Starting with the line that contains "change=added; new=blue_molezudu; second_place=361,173,400,242" and stopping after the line that contains "change=moved; old=yellow_giboduk; first_place=746,149,802,204;", return each line below exactly as written, with no others.

# [DATA FOR THIS EXERCISE]
# # #

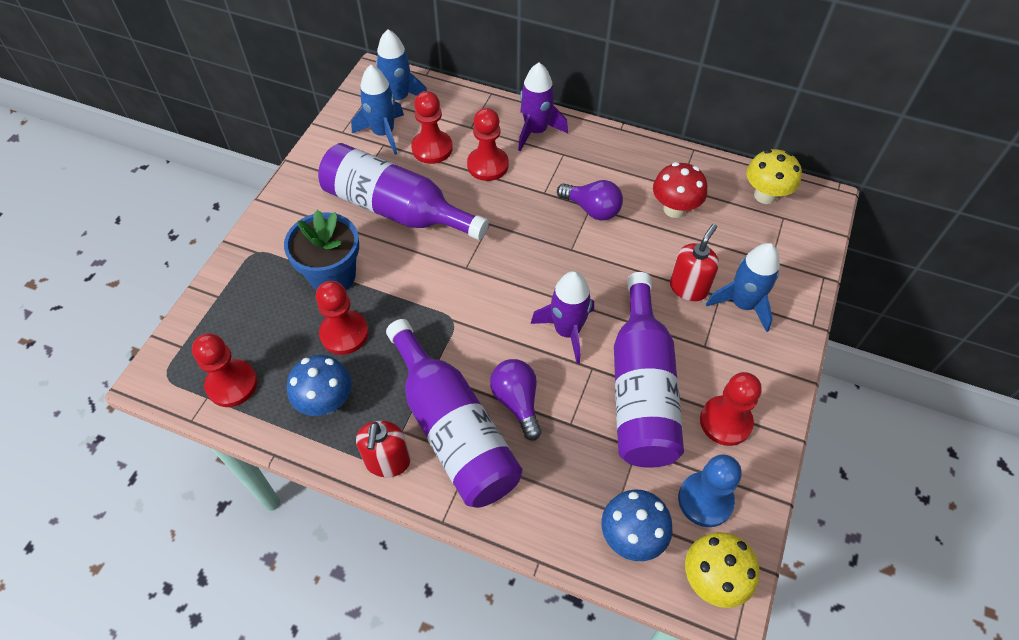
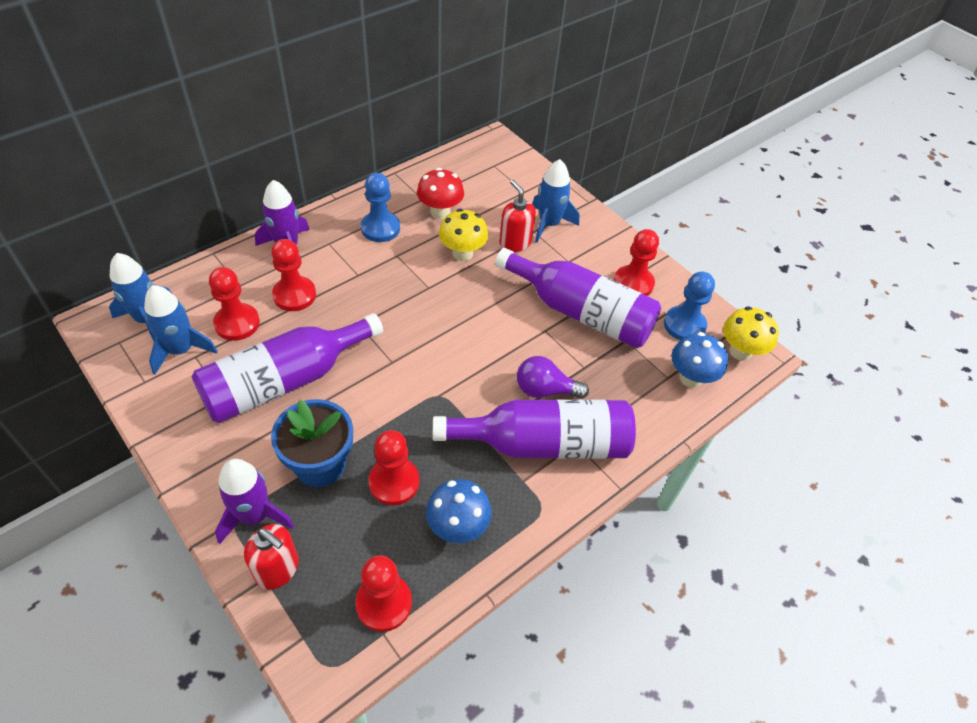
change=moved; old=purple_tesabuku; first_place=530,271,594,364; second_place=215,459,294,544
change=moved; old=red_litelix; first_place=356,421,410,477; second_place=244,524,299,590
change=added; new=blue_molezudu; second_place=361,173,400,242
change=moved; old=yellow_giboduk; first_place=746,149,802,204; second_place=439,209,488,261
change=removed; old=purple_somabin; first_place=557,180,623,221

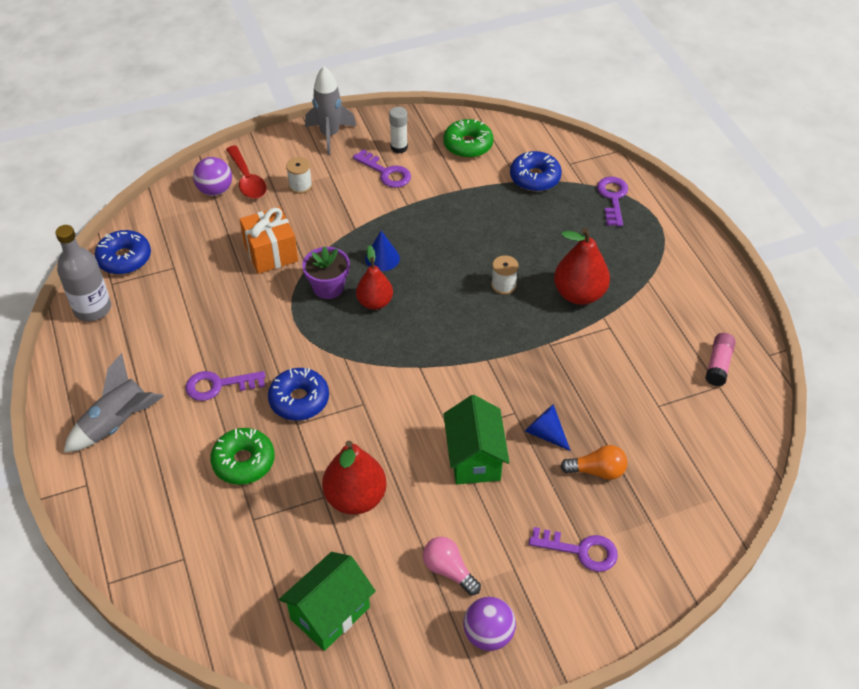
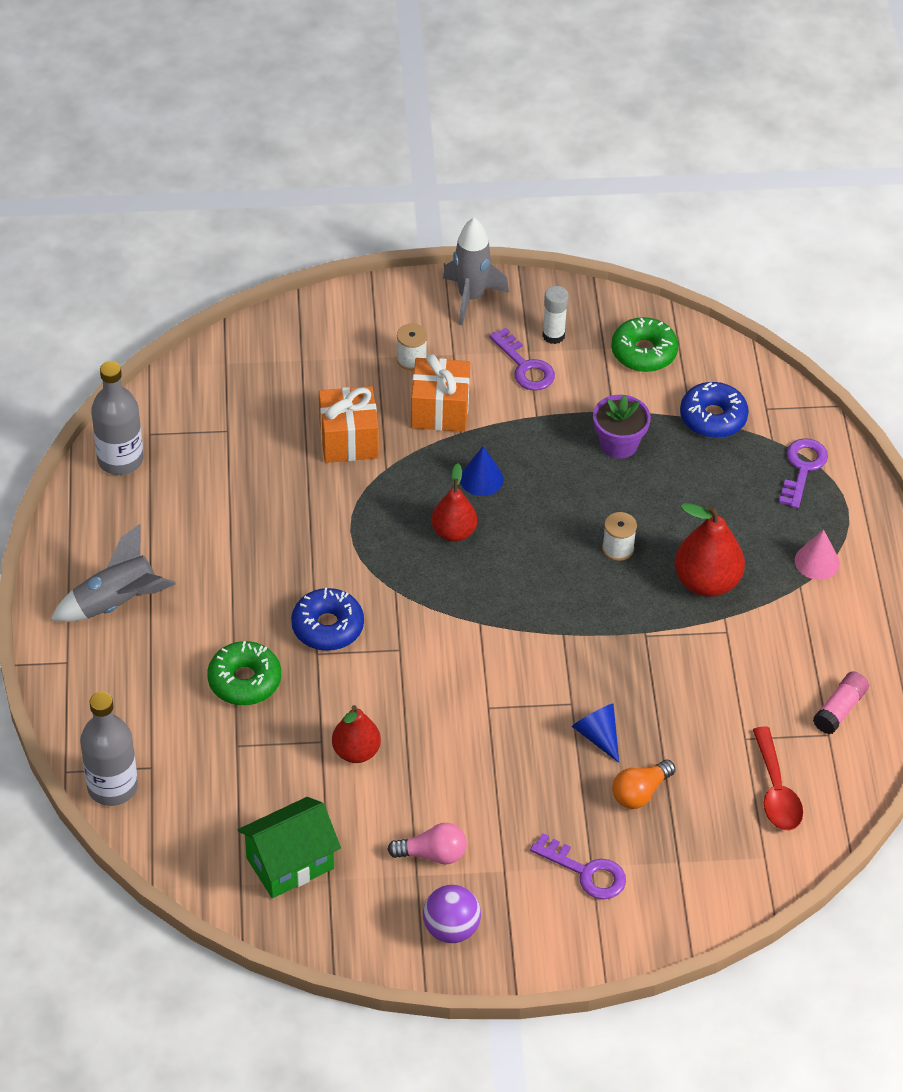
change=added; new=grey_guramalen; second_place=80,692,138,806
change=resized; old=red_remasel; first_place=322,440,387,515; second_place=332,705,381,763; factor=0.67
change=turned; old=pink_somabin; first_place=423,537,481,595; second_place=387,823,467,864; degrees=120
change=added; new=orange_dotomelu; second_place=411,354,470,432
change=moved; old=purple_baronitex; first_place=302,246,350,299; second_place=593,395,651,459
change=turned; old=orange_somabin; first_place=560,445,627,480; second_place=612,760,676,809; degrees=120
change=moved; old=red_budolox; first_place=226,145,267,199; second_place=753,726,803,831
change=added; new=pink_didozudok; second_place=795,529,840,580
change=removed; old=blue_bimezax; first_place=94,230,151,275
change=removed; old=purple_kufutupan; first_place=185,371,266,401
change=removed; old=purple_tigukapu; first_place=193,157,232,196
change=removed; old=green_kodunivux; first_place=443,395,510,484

# # #

# [EXERCISE OUTPUT]
change=added; new=blue_molezudu; second_place=361,173,400,242
change=moved; old=yellow_giboduk; first_place=746,149,802,204; second_place=439,209,488,261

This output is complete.